Data section>
——
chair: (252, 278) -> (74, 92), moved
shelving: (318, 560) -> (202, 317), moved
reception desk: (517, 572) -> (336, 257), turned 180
——
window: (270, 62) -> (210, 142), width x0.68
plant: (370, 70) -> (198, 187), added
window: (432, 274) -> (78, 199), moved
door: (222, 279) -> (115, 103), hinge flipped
——
Work instructions>
Collect from the data above every line that includes "moved".

Result of the task>
chair: (252, 278) -> (74, 92), moved
shelving: (318, 560) -> (202, 317), moved
window: (432, 274) -> (78, 199), moved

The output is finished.